---------- TASK INPUT

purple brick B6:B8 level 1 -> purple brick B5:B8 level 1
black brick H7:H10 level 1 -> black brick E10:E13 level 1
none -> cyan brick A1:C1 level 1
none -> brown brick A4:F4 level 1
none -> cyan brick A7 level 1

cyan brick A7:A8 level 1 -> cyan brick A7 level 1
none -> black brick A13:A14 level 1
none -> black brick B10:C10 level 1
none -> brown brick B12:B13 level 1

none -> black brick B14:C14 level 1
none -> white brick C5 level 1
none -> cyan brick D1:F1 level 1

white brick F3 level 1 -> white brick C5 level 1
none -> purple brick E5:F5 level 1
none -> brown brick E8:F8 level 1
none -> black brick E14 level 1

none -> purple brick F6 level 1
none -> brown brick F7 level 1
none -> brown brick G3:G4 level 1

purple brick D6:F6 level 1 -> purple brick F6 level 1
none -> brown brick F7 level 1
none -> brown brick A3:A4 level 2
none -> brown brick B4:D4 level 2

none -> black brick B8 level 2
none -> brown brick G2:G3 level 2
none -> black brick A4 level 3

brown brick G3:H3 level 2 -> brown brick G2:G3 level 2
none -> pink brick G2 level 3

--------------------
---------- TASK INPUT

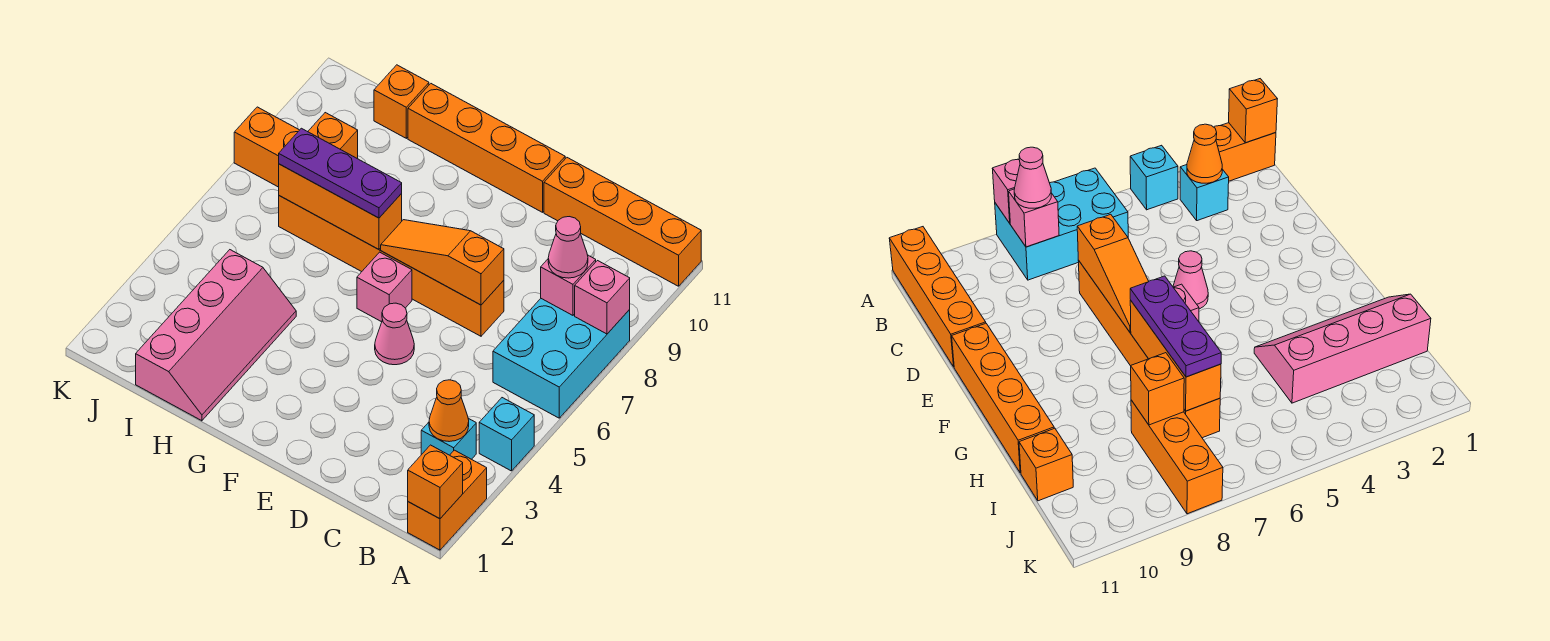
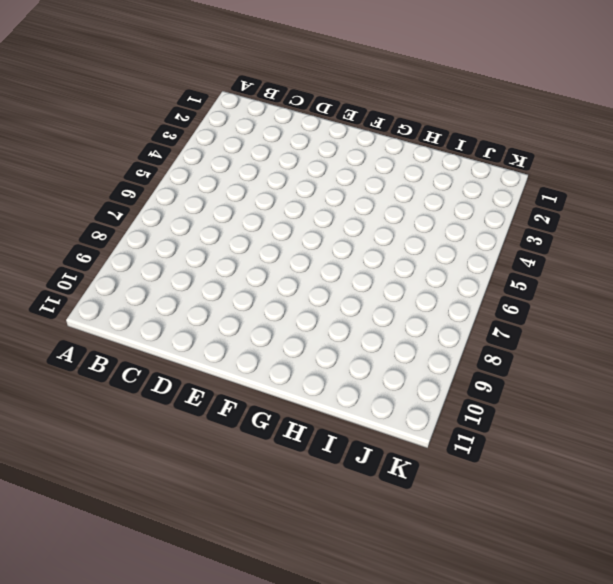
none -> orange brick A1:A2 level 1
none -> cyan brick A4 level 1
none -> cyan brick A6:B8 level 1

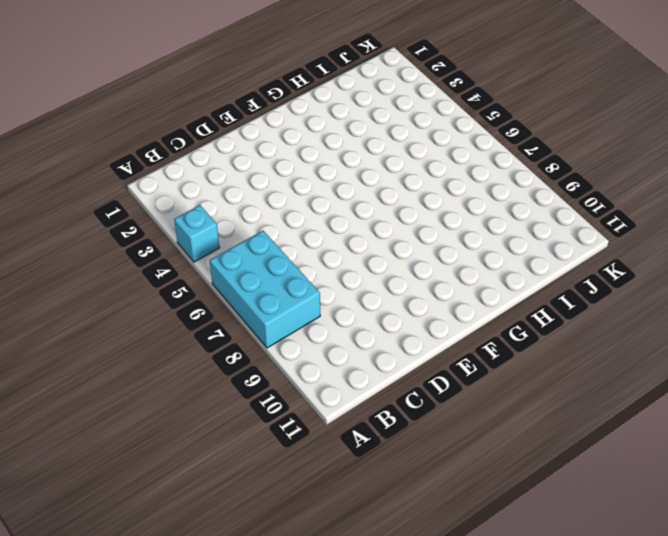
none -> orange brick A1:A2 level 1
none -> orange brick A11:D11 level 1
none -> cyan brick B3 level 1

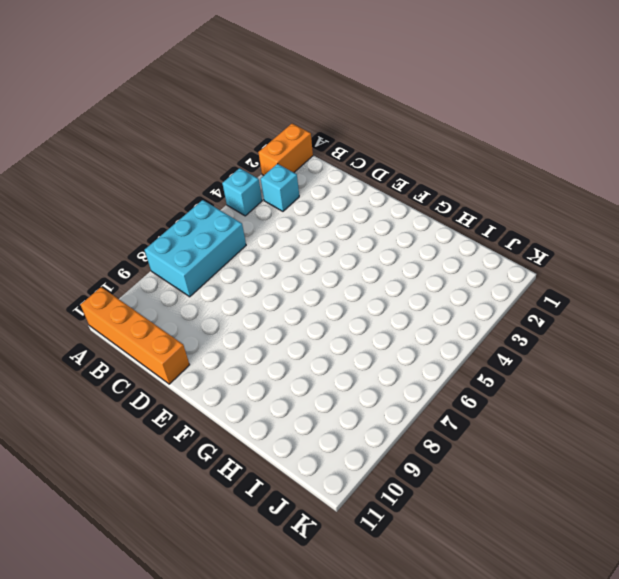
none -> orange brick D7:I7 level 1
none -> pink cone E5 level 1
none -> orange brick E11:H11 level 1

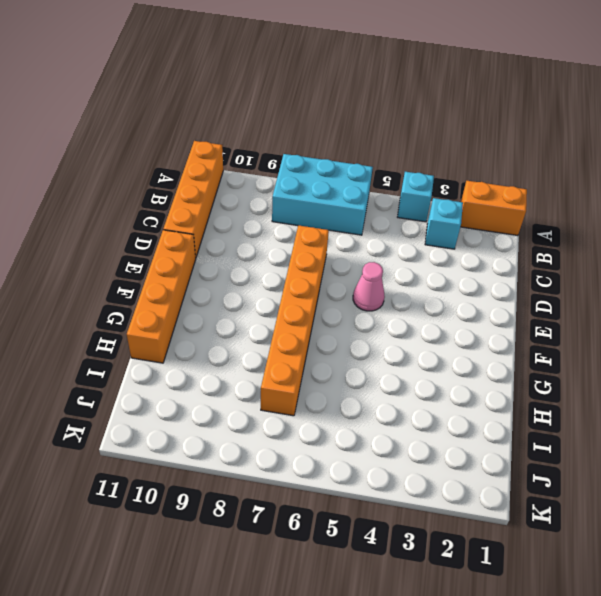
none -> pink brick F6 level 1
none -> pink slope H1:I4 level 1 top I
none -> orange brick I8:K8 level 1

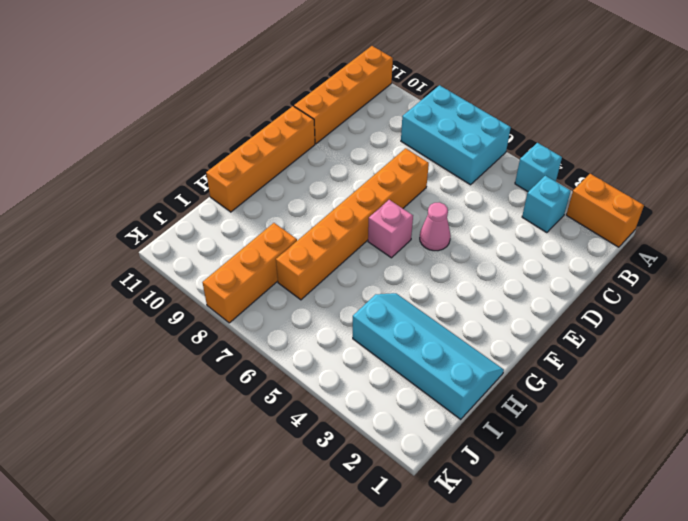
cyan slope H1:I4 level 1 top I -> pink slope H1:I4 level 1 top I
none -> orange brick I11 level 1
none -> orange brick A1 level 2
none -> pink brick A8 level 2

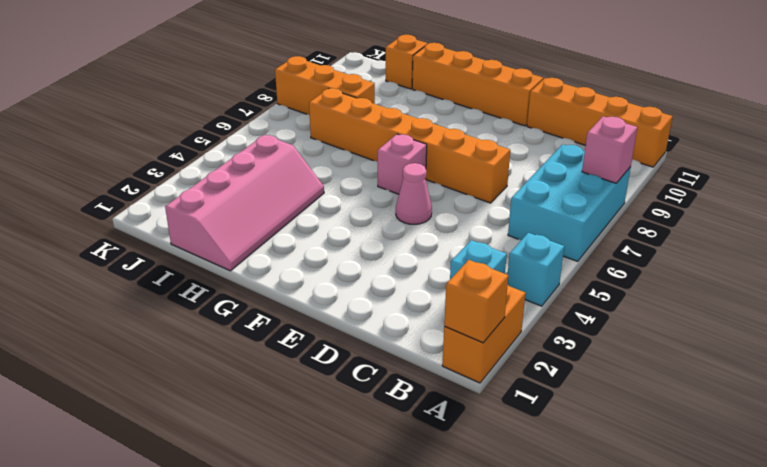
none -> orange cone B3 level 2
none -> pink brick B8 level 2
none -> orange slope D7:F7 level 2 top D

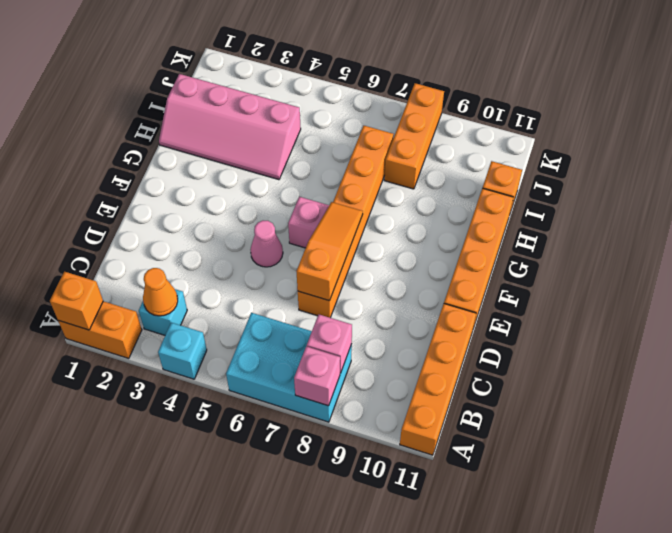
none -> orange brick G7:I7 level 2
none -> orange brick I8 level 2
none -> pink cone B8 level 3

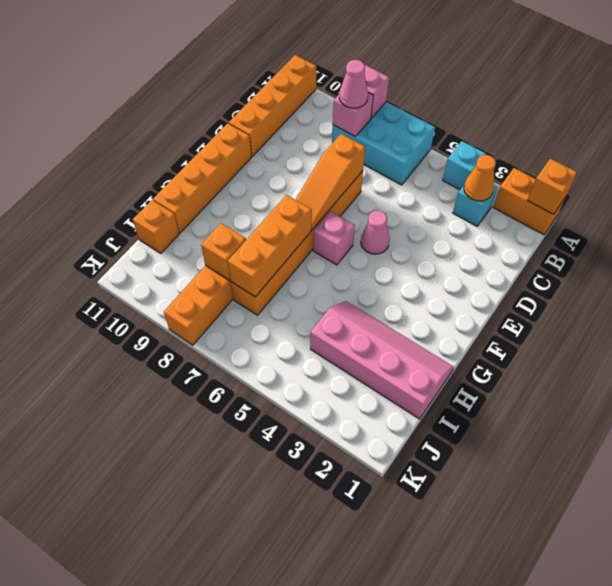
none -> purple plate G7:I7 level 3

--------------------
---------- TASK INPUT

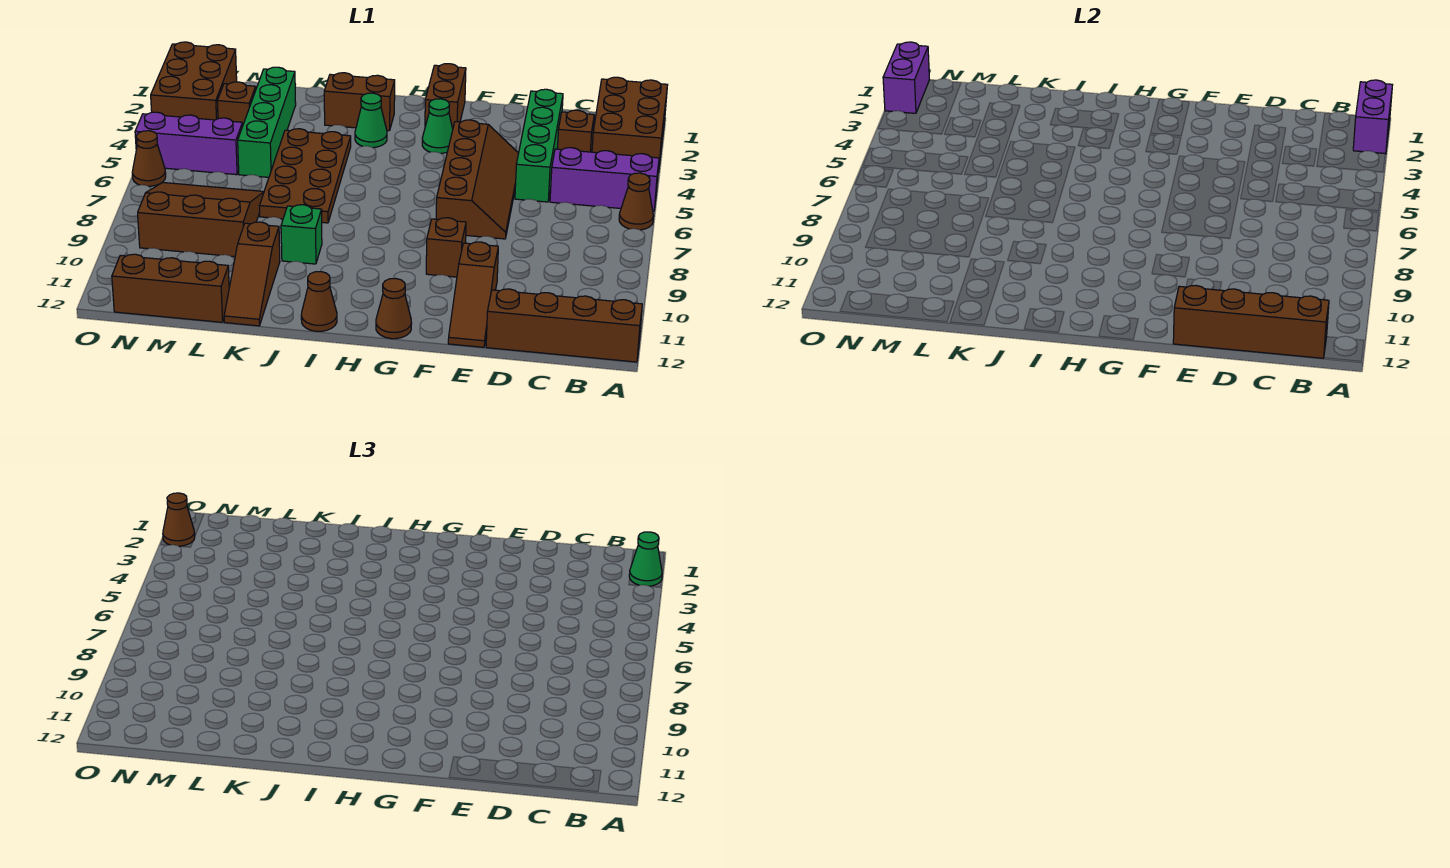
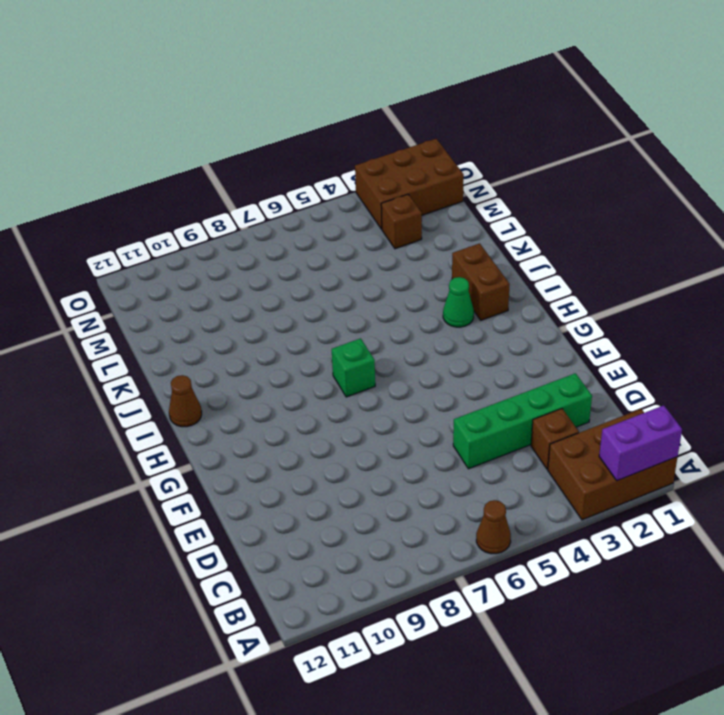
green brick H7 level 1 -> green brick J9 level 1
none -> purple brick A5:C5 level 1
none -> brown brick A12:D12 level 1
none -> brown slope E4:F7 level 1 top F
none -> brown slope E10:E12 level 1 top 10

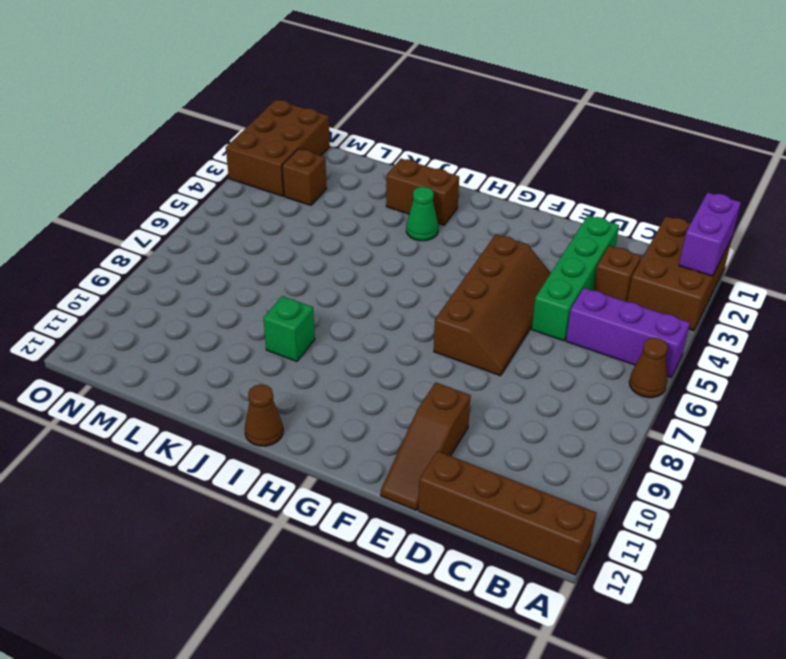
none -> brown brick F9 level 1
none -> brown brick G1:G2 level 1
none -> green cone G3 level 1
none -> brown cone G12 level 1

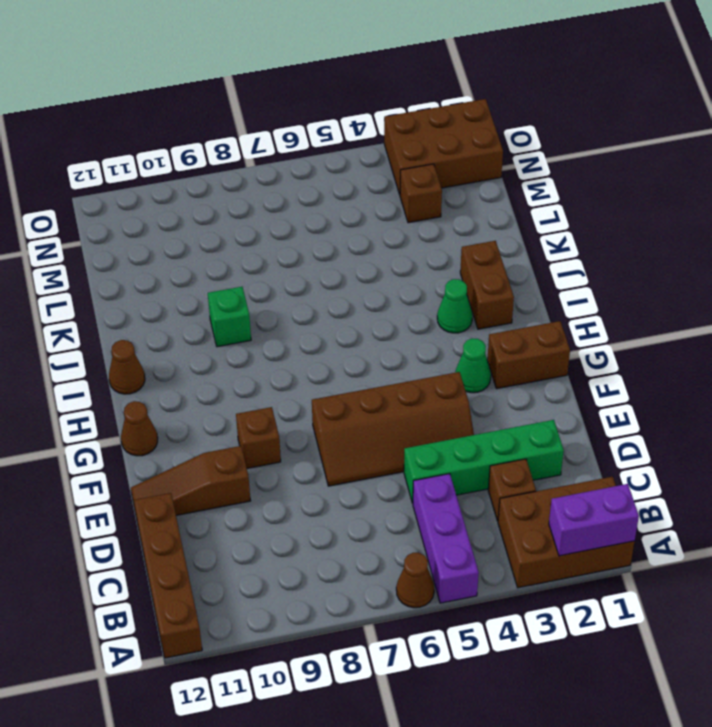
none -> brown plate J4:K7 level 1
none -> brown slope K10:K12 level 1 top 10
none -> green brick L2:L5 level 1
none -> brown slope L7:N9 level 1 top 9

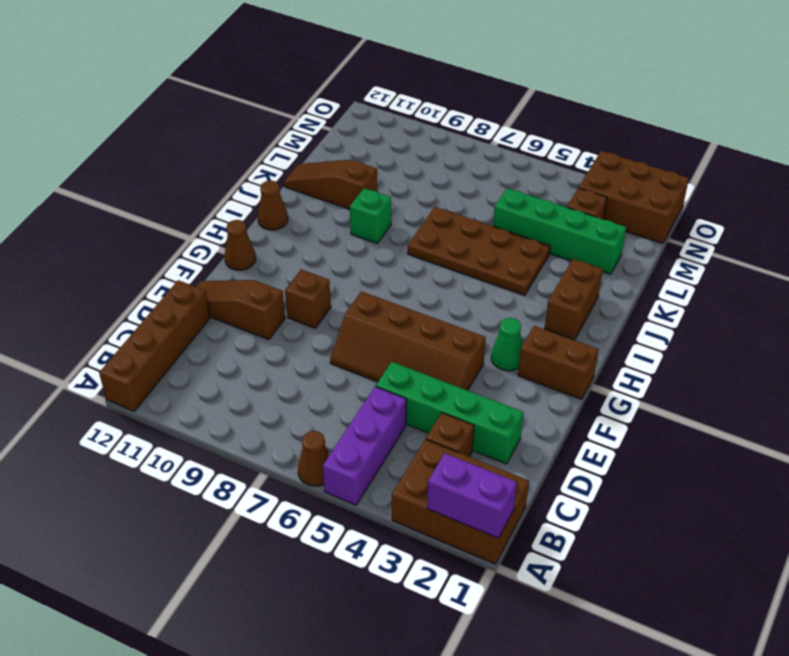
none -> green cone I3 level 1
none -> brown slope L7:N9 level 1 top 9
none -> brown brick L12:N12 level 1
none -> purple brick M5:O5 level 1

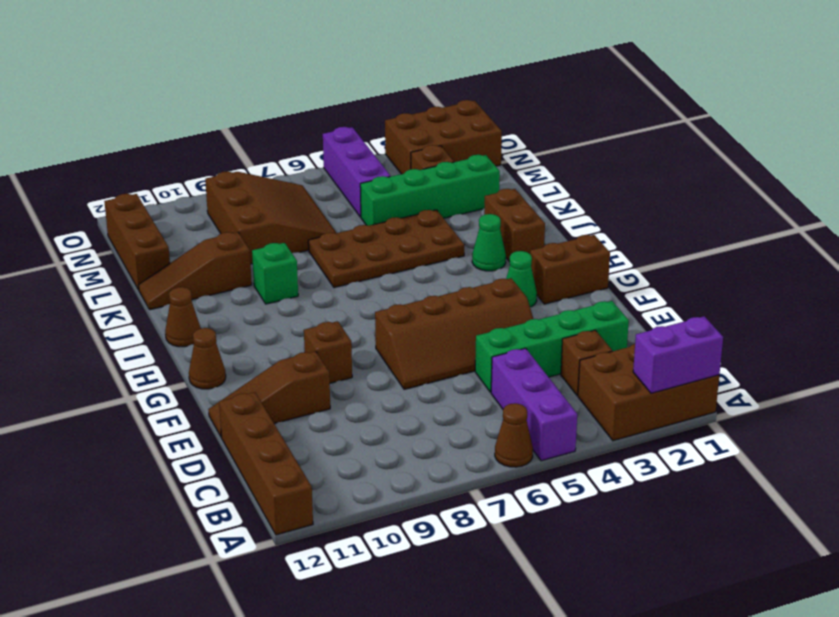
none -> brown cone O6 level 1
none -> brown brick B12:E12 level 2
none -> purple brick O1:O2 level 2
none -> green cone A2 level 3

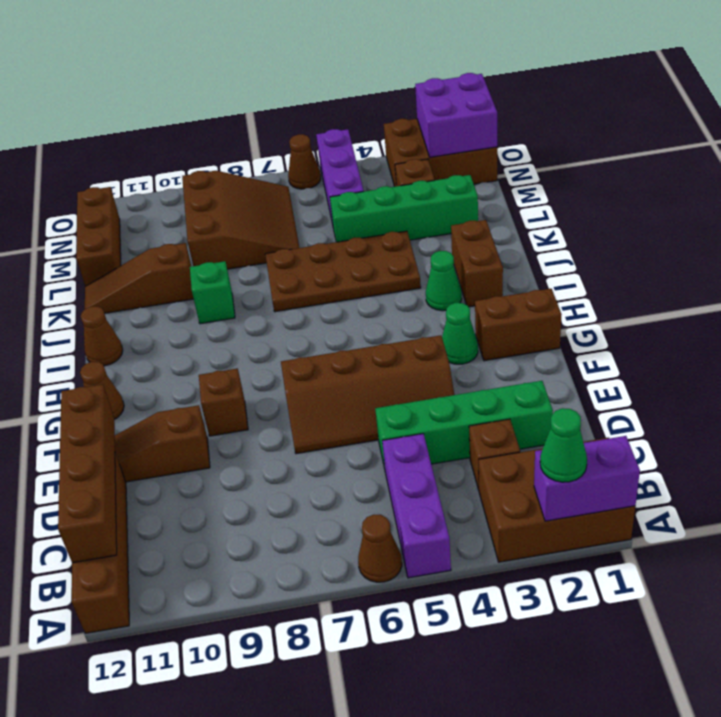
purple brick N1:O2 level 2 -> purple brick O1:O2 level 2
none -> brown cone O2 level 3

--------------------

• ACTIVITY
The material above holds pictures; leave them out. Repeat exactly the lines from the one containing "none -> orange brick E11:H11 level 1" through the one containing "none -> pink cone B8 level 3", and nothing else.

• RESULT BELOW
none -> orange brick E11:H11 level 1

none -> pink brick F6 level 1
none -> pink slope H1:I4 level 1 top I
none -> orange brick I8:K8 level 1

cyan slope H1:I4 level 1 top I -> pink slope H1:I4 level 1 top I
none -> orange brick I11 level 1
none -> orange brick A1 level 2
none -> pink brick A8 level 2

none -> orange cone B3 level 2
none -> pink brick B8 level 2
none -> orange slope D7:F7 level 2 top D

none -> orange brick G7:I7 level 2
none -> orange brick I8 level 2
none -> pink cone B8 level 3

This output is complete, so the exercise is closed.